> _To do_
Drop every picture and give the entries back exactly.

Detected change data
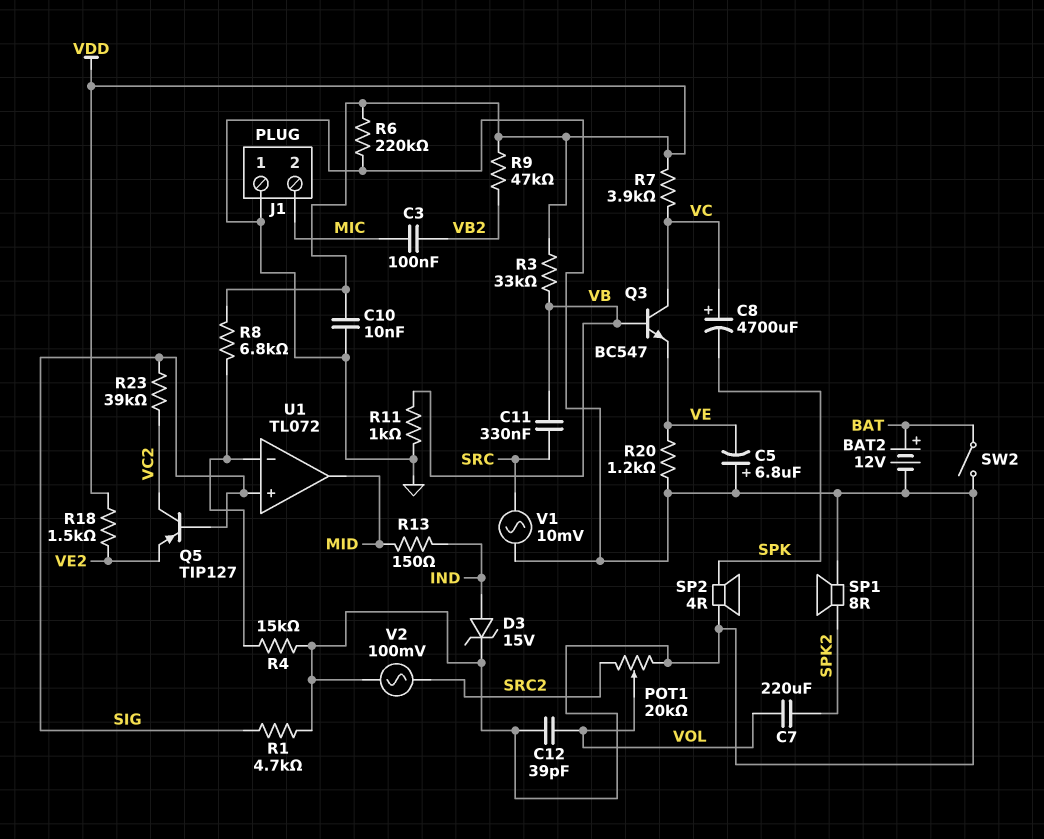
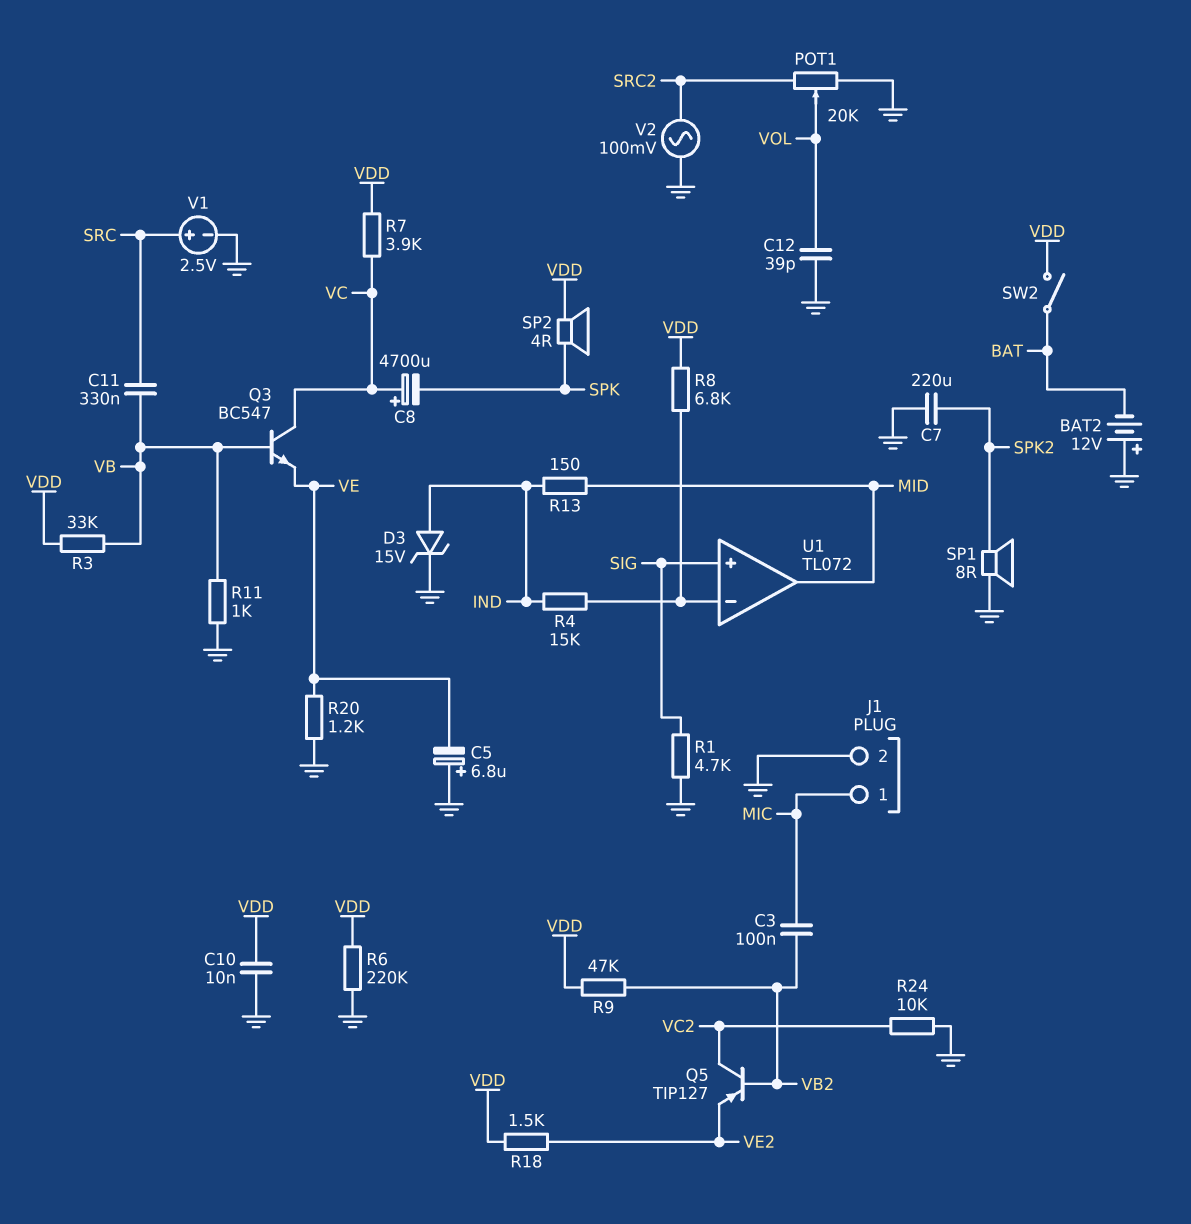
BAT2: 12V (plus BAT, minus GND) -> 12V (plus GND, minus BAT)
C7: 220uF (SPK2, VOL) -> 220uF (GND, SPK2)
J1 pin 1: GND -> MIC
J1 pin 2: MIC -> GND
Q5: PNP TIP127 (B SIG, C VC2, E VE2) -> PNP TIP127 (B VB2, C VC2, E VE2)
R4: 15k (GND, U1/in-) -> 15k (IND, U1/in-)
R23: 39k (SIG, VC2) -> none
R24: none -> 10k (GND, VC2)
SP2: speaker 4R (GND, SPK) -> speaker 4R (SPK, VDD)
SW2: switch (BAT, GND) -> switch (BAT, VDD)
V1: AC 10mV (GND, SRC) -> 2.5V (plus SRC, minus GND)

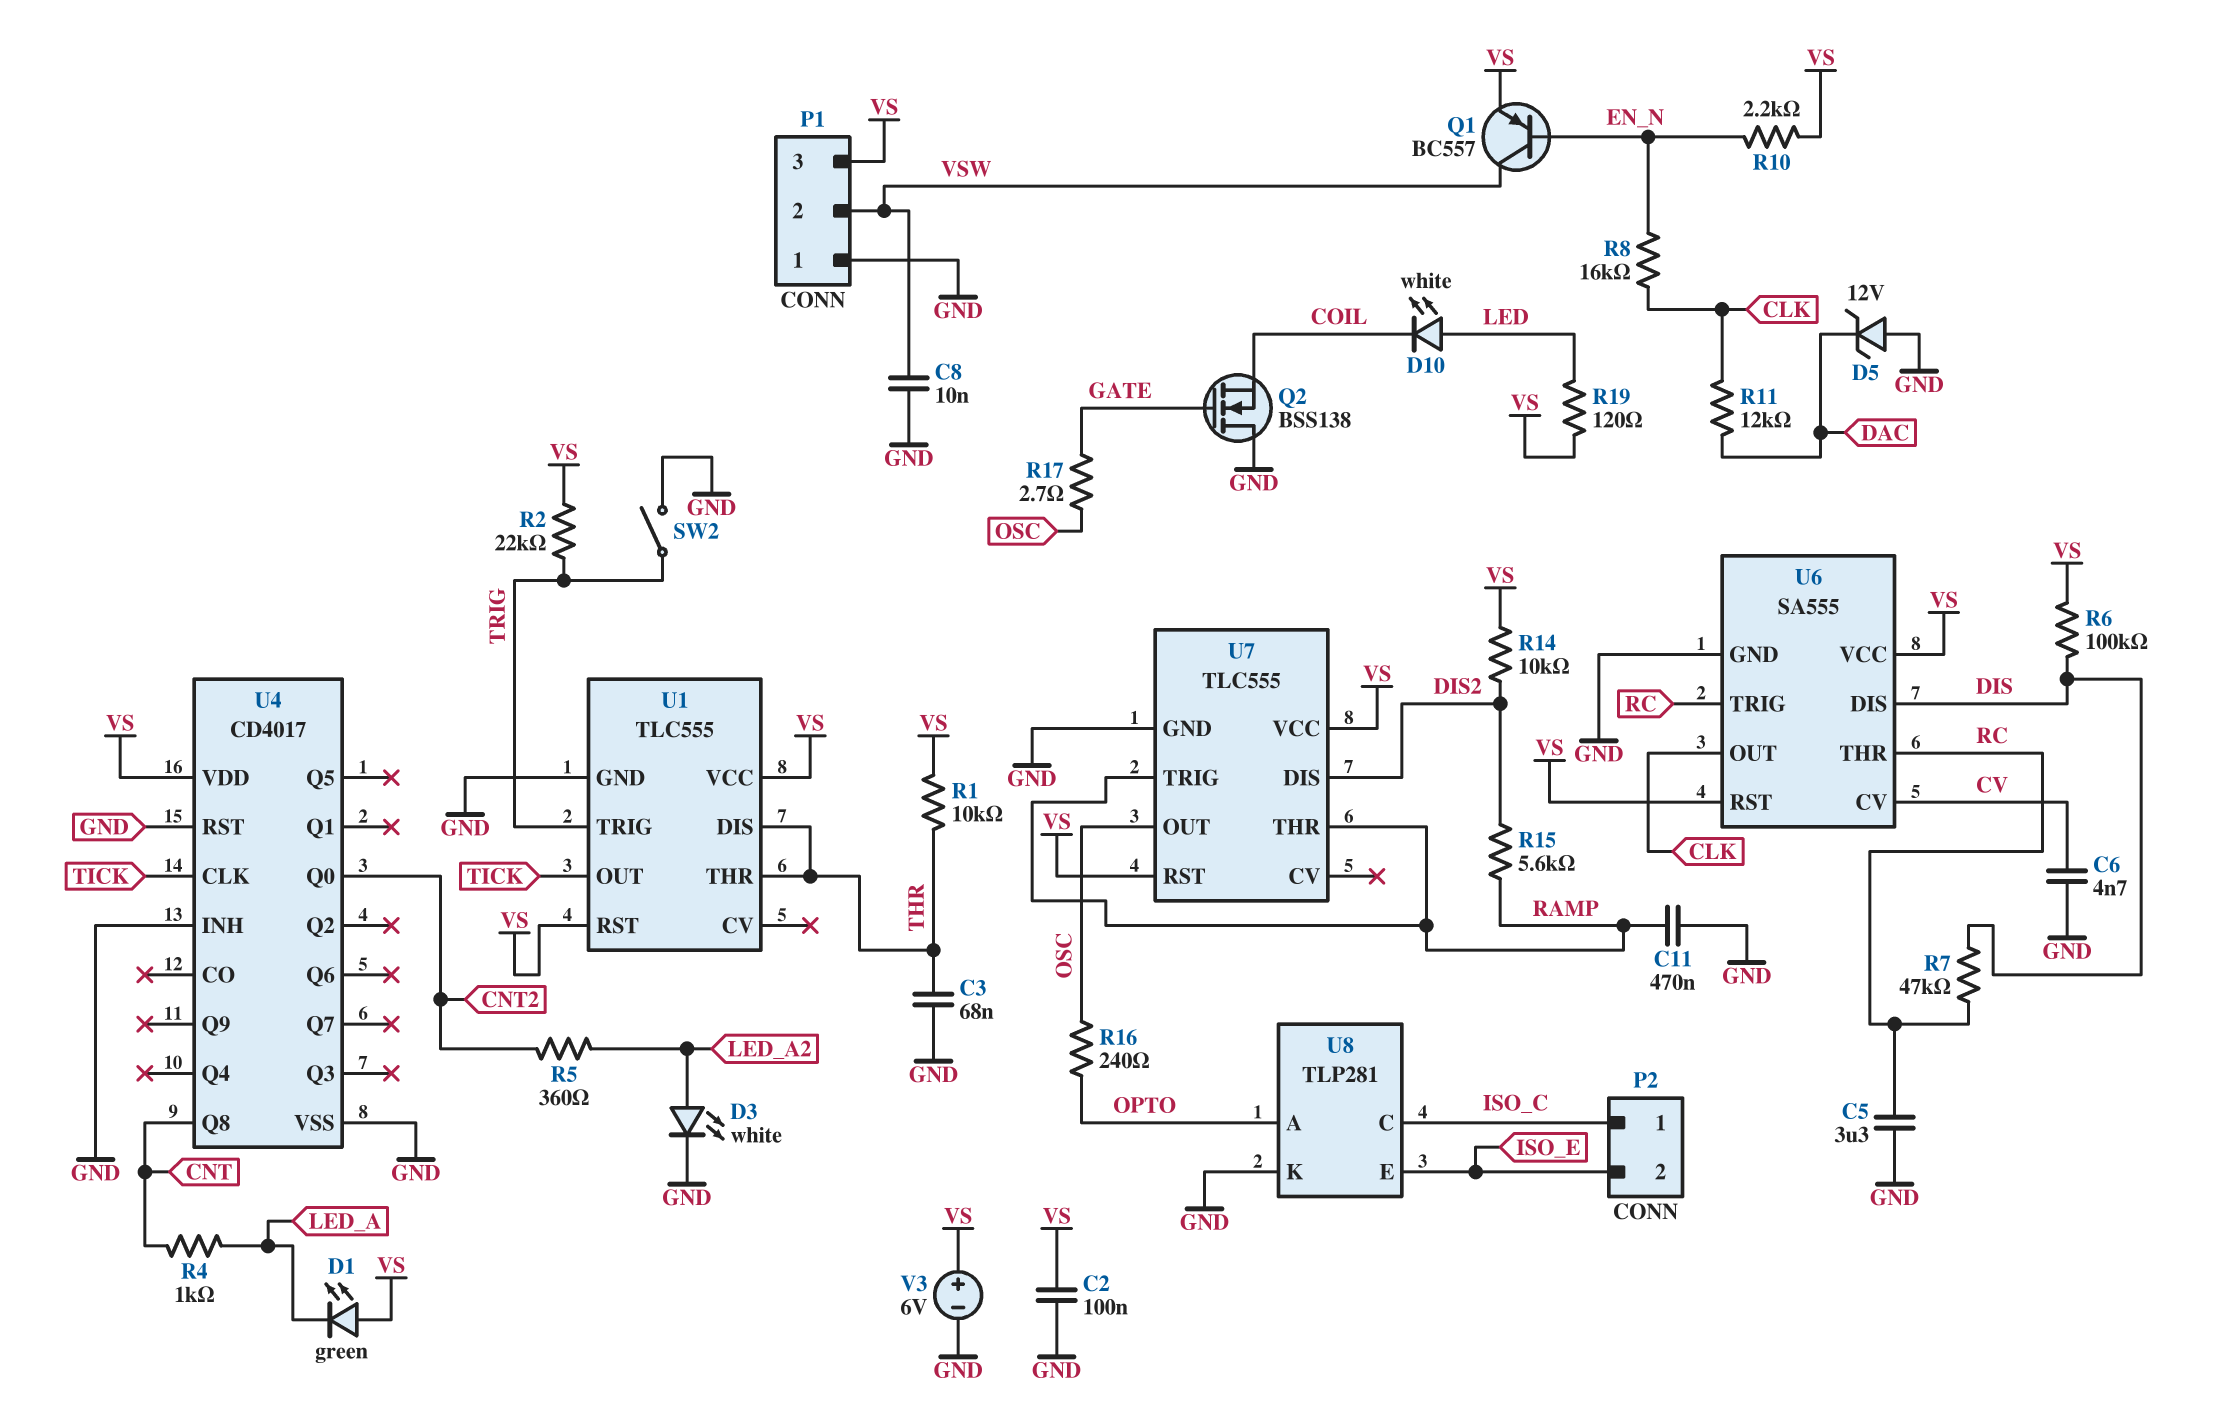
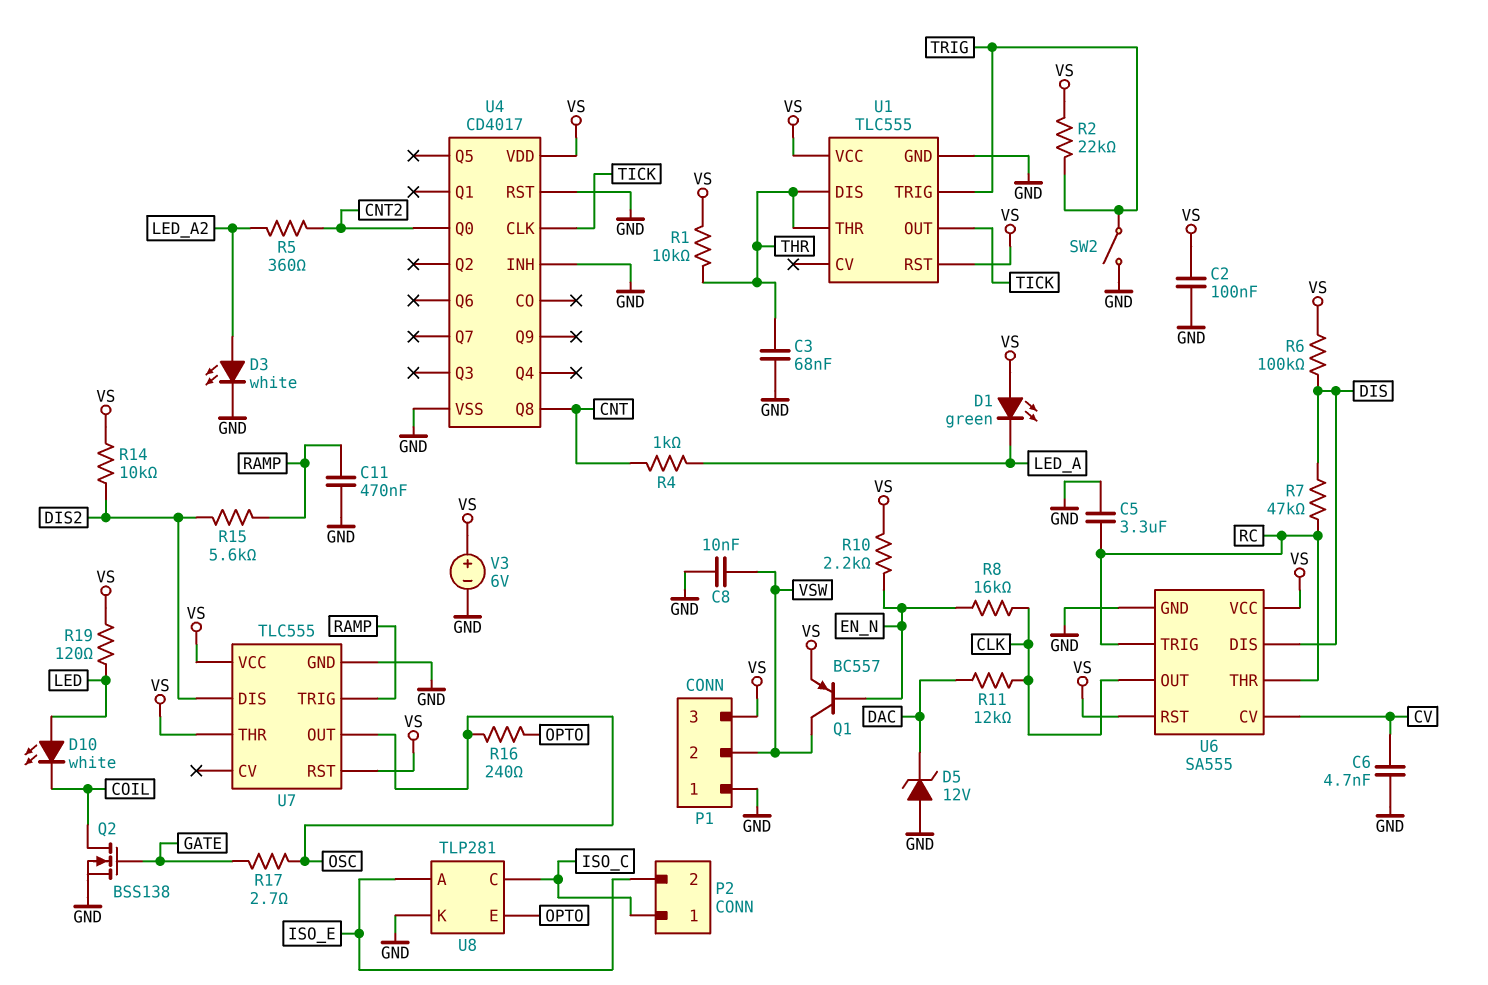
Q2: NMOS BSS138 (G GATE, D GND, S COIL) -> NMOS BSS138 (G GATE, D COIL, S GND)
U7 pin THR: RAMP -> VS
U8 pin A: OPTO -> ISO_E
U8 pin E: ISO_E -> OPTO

> _Written response_
BAT2: 12V (plus BAT, minus GND) -> 12V (plus GND, minus BAT)
C7: 220uF (SPK2, VOL) -> 220uF (GND, SPK2)
J1 pin 1: GND -> MIC
J1 pin 2: MIC -> GND
Q5: PNP TIP127 (B SIG, C VC2, E VE2) -> PNP TIP127 (B VB2, C VC2, E VE2)
R4: 15k (GND, U1/in-) -> 15k (IND, U1/in-)
R23: 39k (SIG, VC2) -> none
R24: none -> 10k (GND, VC2)
SP2: speaker 4R (GND, SPK) -> speaker 4R (SPK, VDD)
SW2: switch (BAT, GND) -> switch (BAT, VDD)
V1: AC 10mV (GND, SRC) -> 2.5V (plus SRC, minus GND)

Q2: NMOS BSS138 (G GATE, D GND, S COIL) -> NMOS BSS138 (G GATE, D COIL, S GND)
U7 pin THR: RAMP -> VS
U8 pin A: OPTO -> ISO_E
U8 pin E: ISO_E -> OPTO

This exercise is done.